[Stored records]
:::

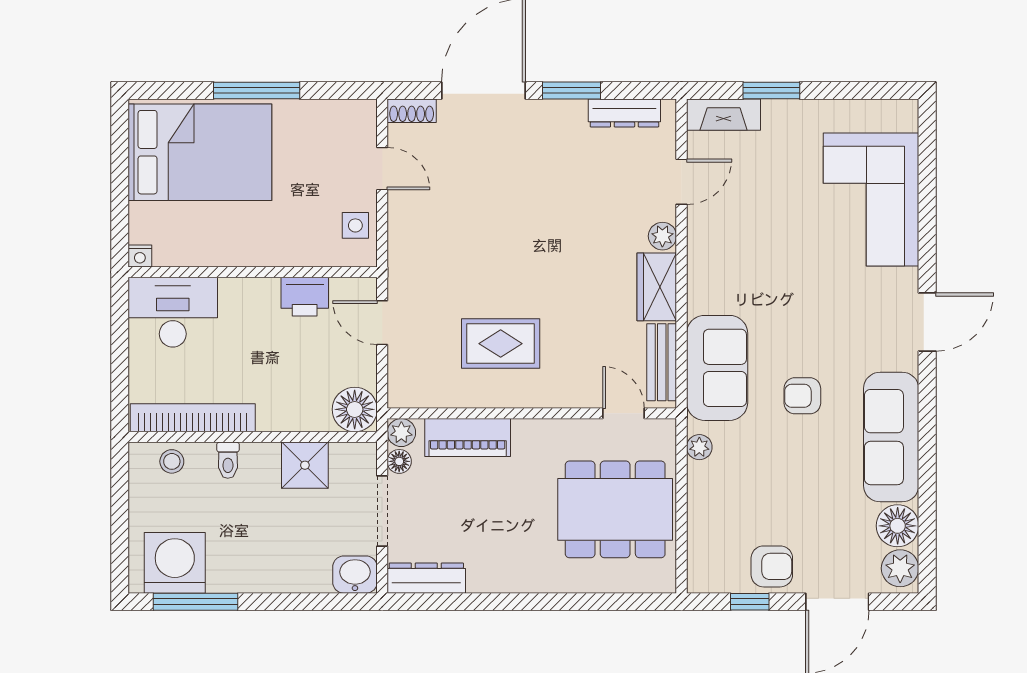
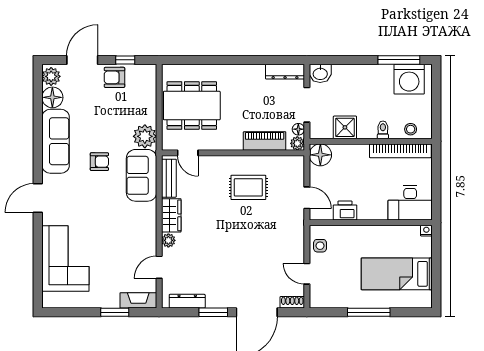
bed: (200, 152) -> (397, 274), width x0.67
plant: (699, 447) -> (145, 136), width x1.87, depth x1.87

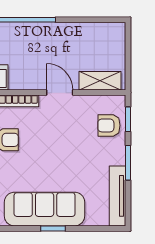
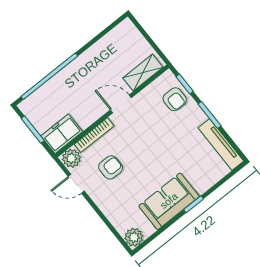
armchair: (109, 125) -> (175, 99), turned -90
sofa: (45, 209) -> (169, 201), width x0.73

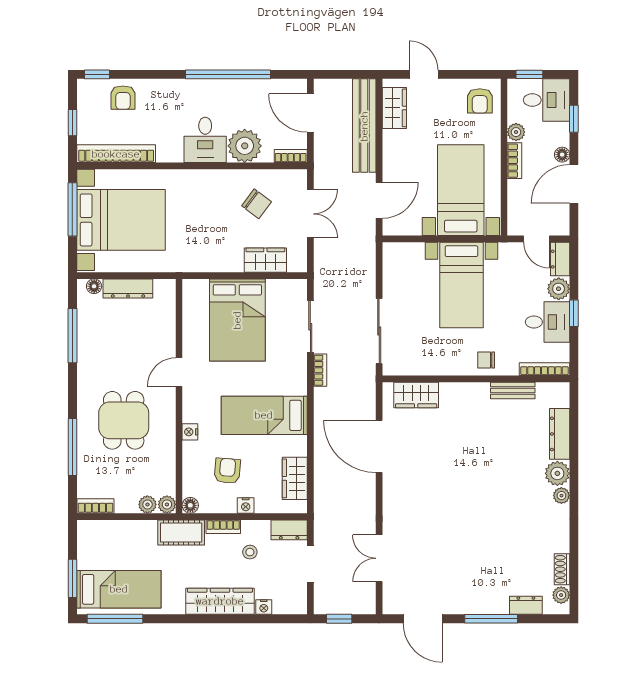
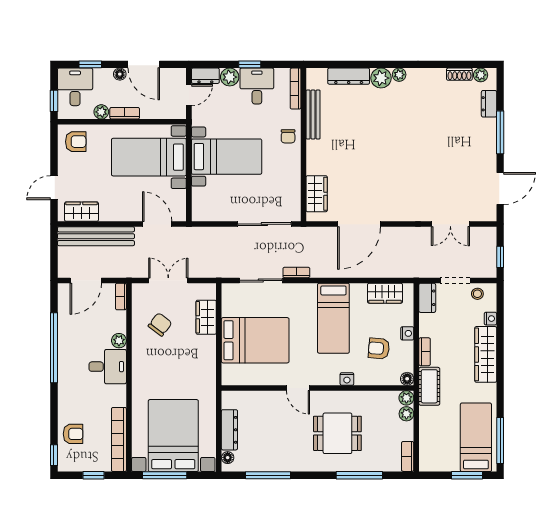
plant: (245, 146) -> (119, 341), width x0.53, depth x0.53
bench: (513, 390) -> (313, 115), width x1.36
stool: (250, 552) -> (477, 294), moved

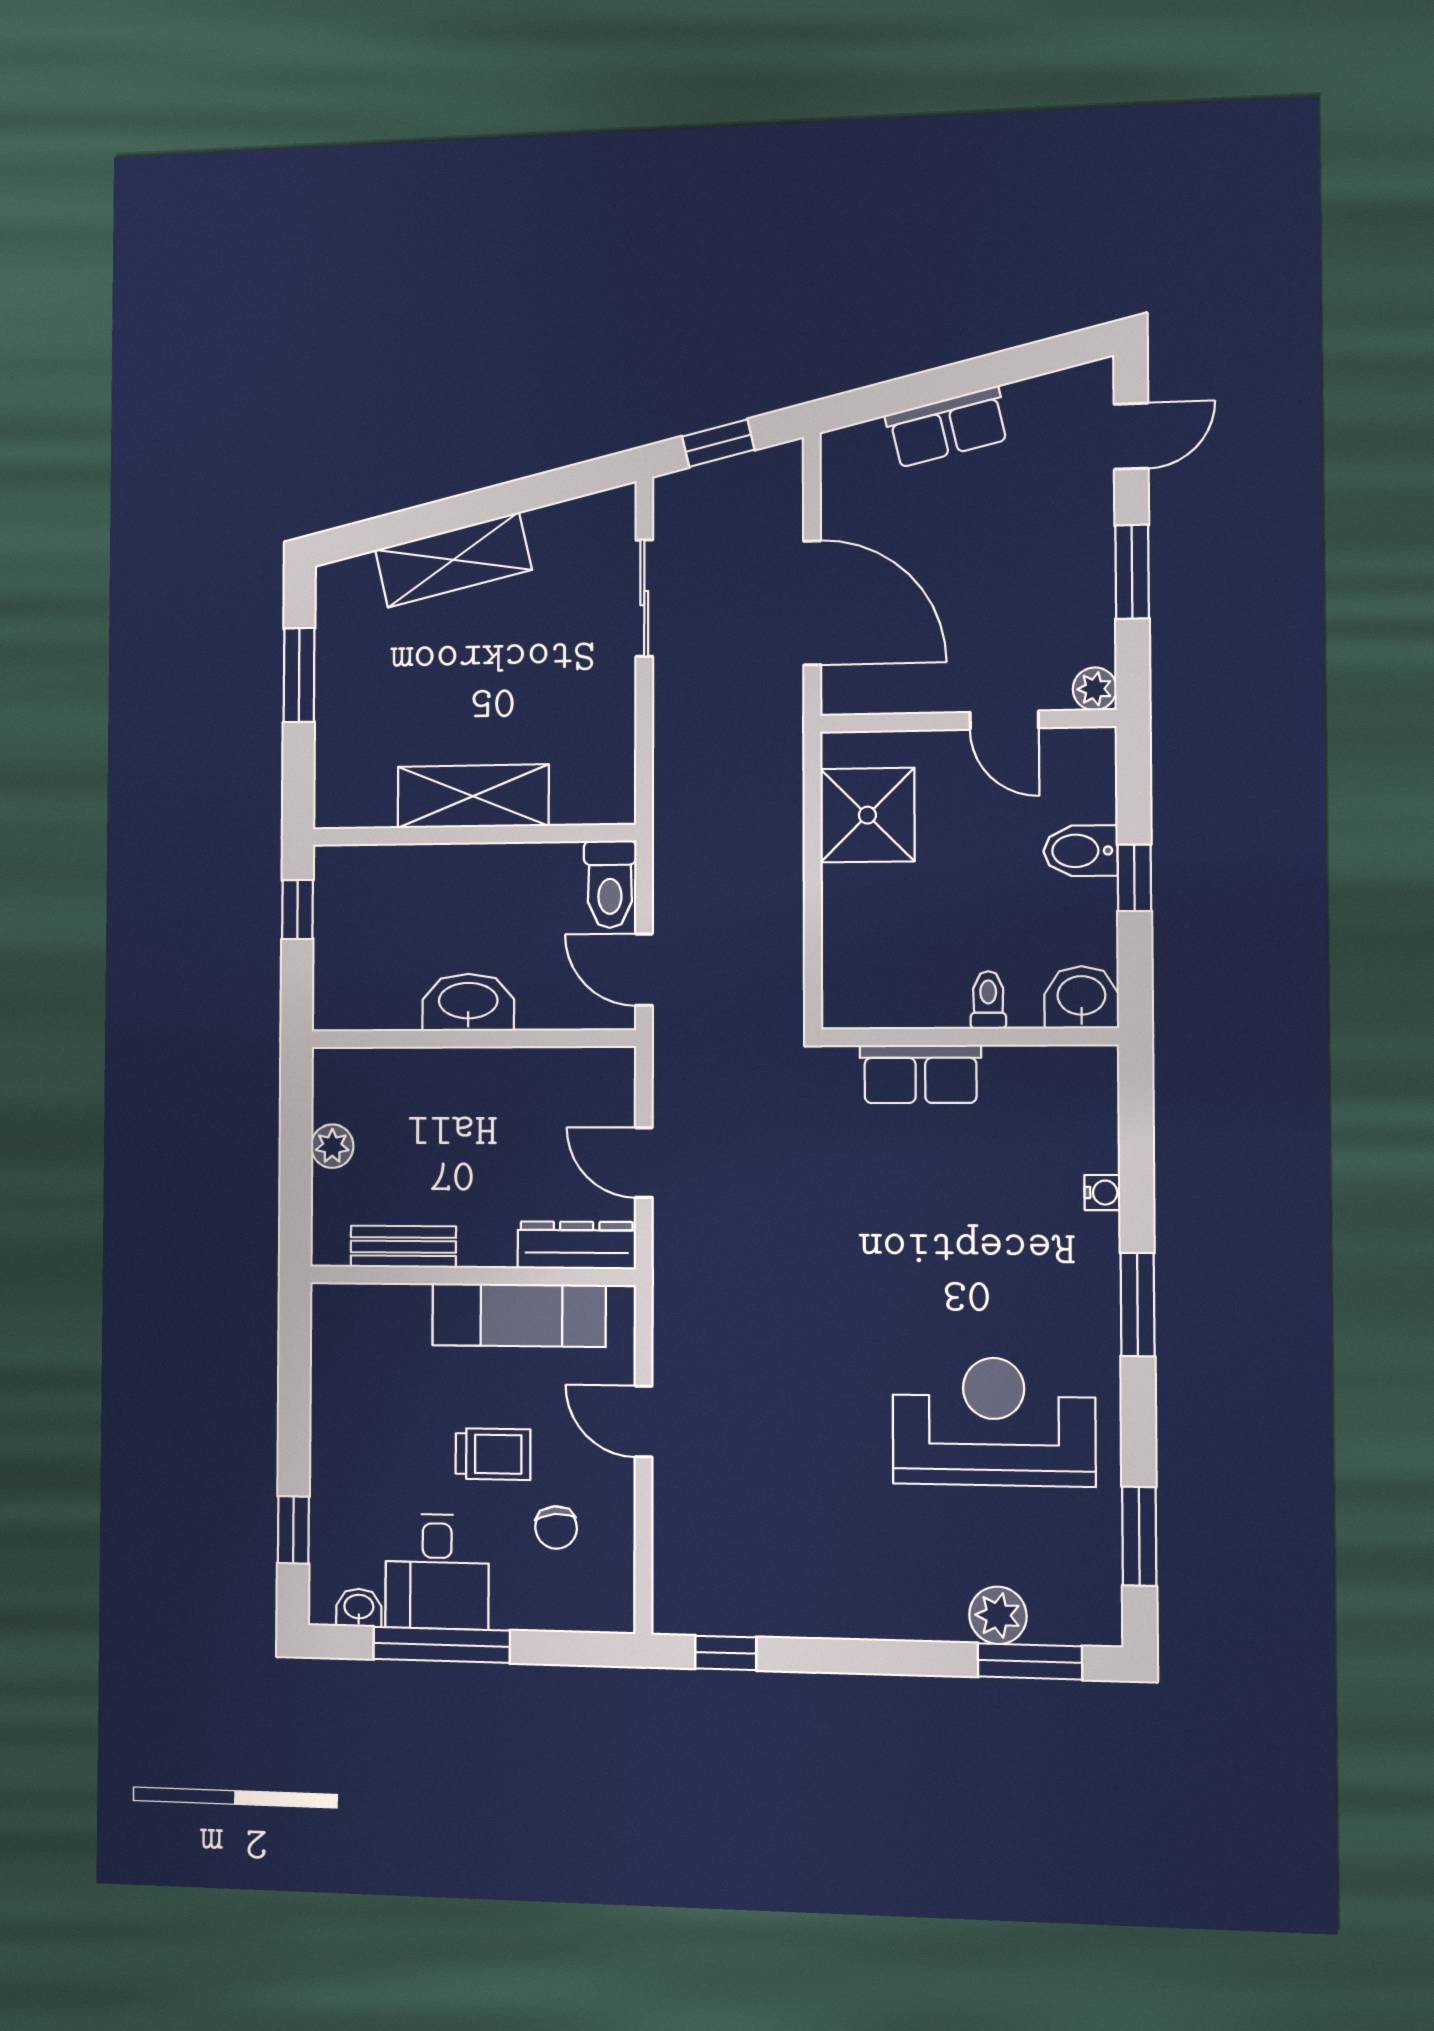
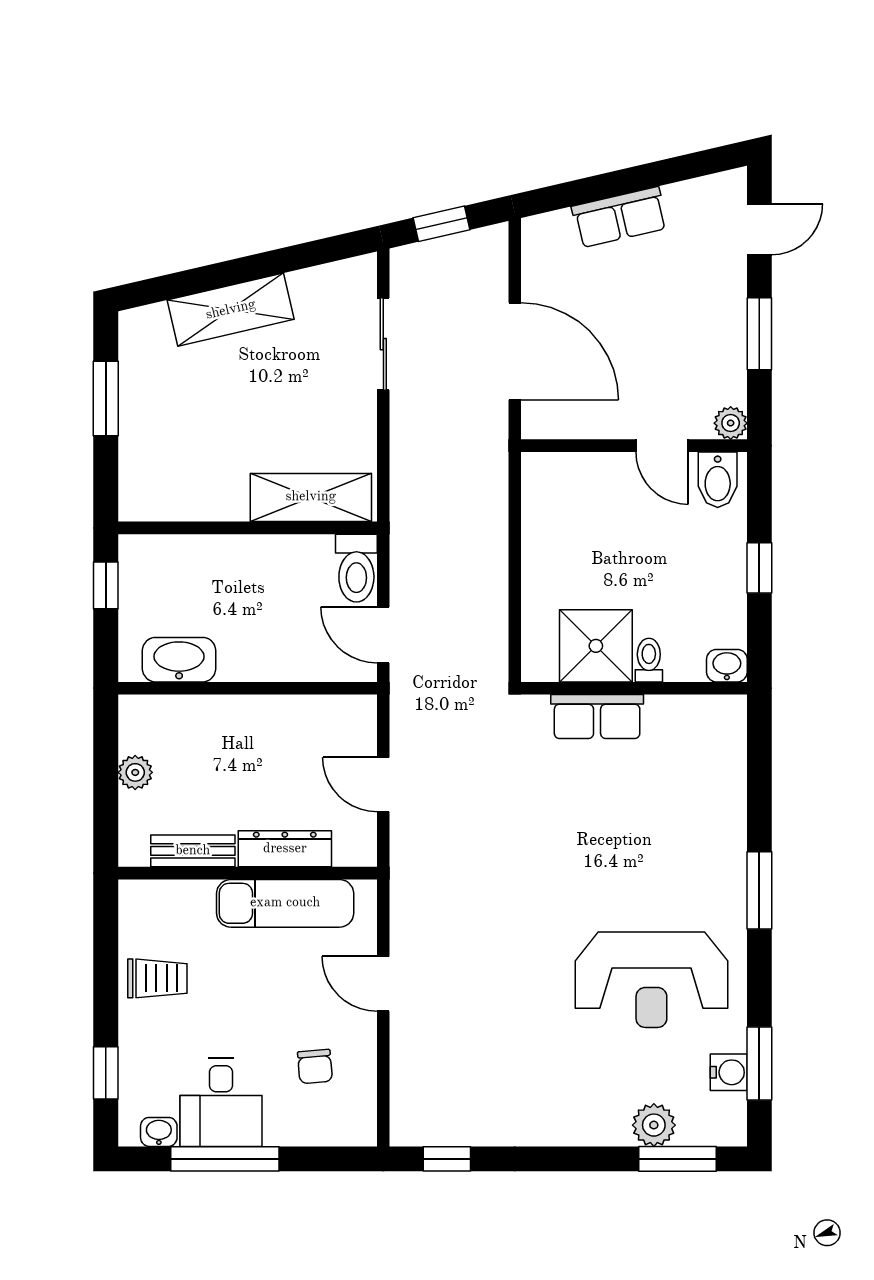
shelving: (473, 796) -> (311, 497), moved
shower: (867, 815) -> (596, 646), moved
bidet: (1081, 851) -> (718, 480), moved, turned -90
washbasin: (1081, 997) -> (727, 666), width x0.72, depth x0.69
washbasin: (468, 1002) -> (179, 660), moved
water cooler: (1102, 1193) -> (729, 1072), moved, width x1.38, depth x1.38
dresser: (577, 1245) -> (285, 849), moved
reception desk: (994, 1422) -> (651, 980), turned 180
trolley: (493, 1454) -> (157, 978), moved

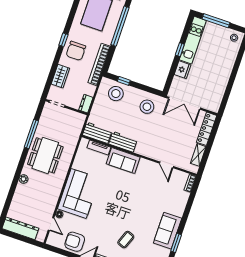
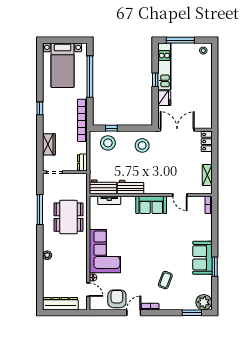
chair: (76, 51) -> (55, 115), removed
double door: (185, 103) -> (177, 130), swing flipped
locker: (207, 129) -> (207, 142), width x0.66
dining table: (45, 155) -> (68, 217), moved
sofa: (123, 160) -> (151, 205), moved
armchair: (75, 242) -> (117, 299), turned 90

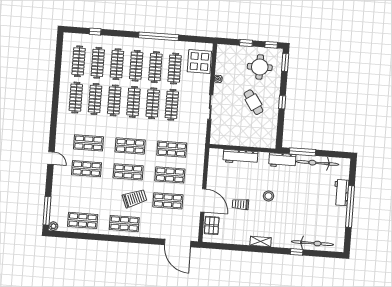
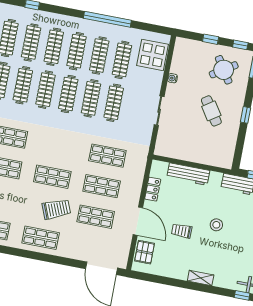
round table: (260, 67) -> (224, 70), turned -33
shop shelf: (130, 146) -> (58, 146), removed
locker: (212, 173) -> (153, 189), added

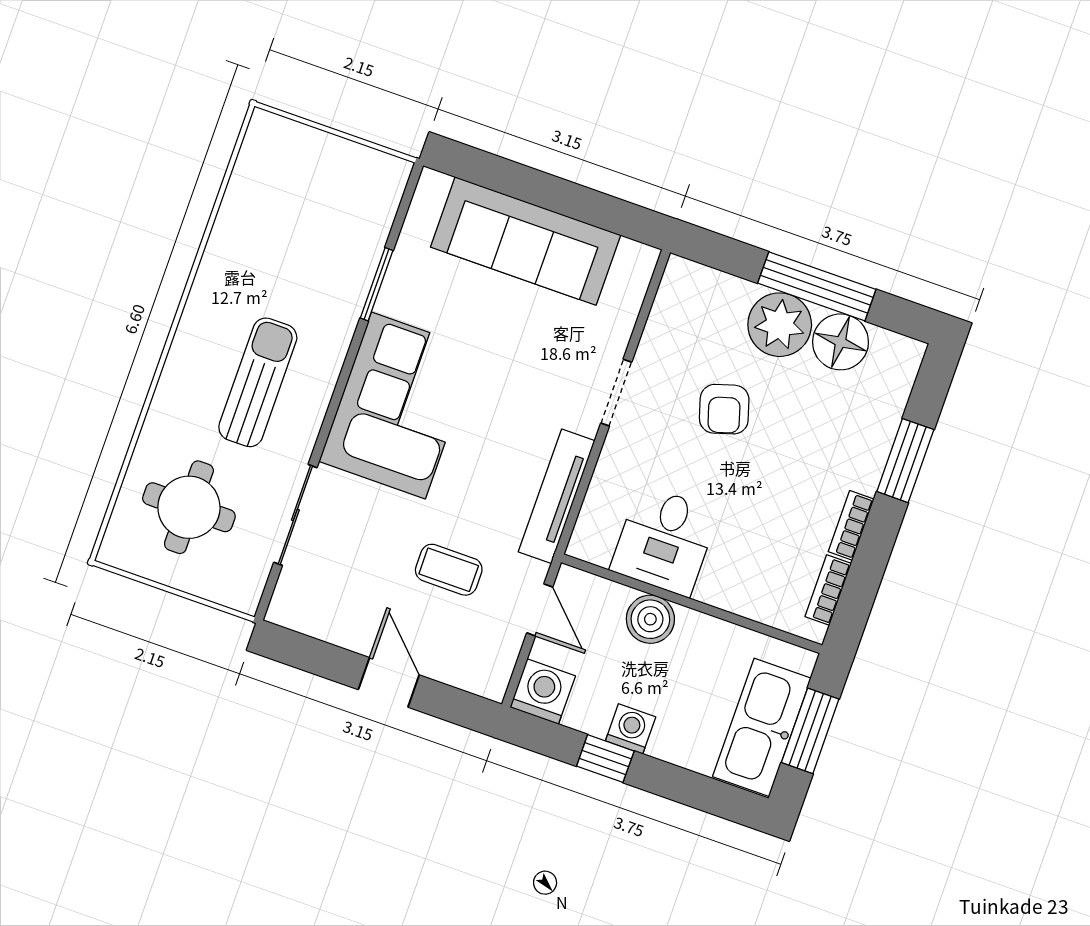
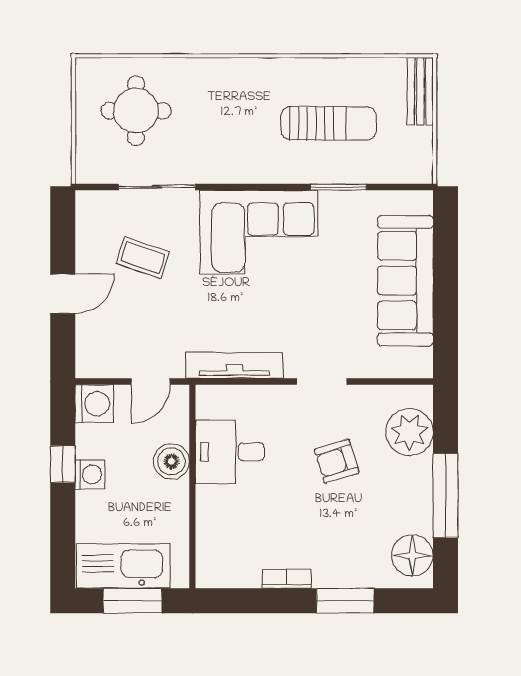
bench: (291, 137) -> (420, 91), added
plant: (780, 325) -> (409, 432), moved
floor lamp: (841, 342) -> (412, 555), moved
sun lounger: (258, 382) -> (329, 123), moved
coffee table: (449, 570) -> (143, 258), moved, turned -71
bookcase: (828, 590) -> (236, 579), removed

:::

== INSTRUCTIONS TO FOLLOW ==
Repeat the data exactly as given. Keep every picture out of the copy.

== SOLUTION TO THE EXERCISE ==
bed: (200, 152) -> (397, 274), width x0.67
plant: (699, 447) -> (145, 136), width x1.87, depth x1.87

armchair: (109, 125) -> (175, 99), turned -90
sofa: (45, 209) -> (169, 201), width x0.73

plant: (245, 146) -> (119, 341), width x0.53, depth x0.53
bench: (513, 390) -> (313, 115), width x1.36
stool: (250, 552) -> (477, 294), moved

shelving: (473, 796) -> (311, 497), moved
shower: (867, 815) -> (596, 646), moved
bidet: (1081, 851) -> (718, 480), moved, turned -90
washbasin: (1081, 997) -> (727, 666), width x0.72, depth x0.69
washbasin: (468, 1002) -> (179, 660), moved
water cooler: (1102, 1193) -> (729, 1072), moved, width x1.38, depth x1.38
dresser: (577, 1245) -> (285, 849), moved
reception desk: (994, 1422) -> (651, 980), turned 180
trolley: (493, 1454) -> (157, 978), moved

chair: (76, 51) -> (55, 115), removed
double door: (185, 103) -> (177, 130), swing flipped
locker: (207, 129) -> (207, 142), width x0.66
dining table: (45, 155) -> (68, 217), moved
sofa: (123, 160) -> (151, 205), moved
armchair: (75, 242) -> (117, 299), turned 90

round table: (260, 67) -> (224, 70), turned -33
shop shelf: (130, 146) -> (58, 146), removed
locker: (212, 173) -> (153, 189), added

bench: (291, 137) -> (420, 91), added
plant: (780, 325) -> (409, 432), moved
floor lamp: (841, 342) -> (412, 555), moved
sun lounger: (258, 382) -> (329, 123), moved
coffee table: (449, 570) -> (143, 258), moved, turned -71
bookcase: (828, 590) -> (236, 579), removed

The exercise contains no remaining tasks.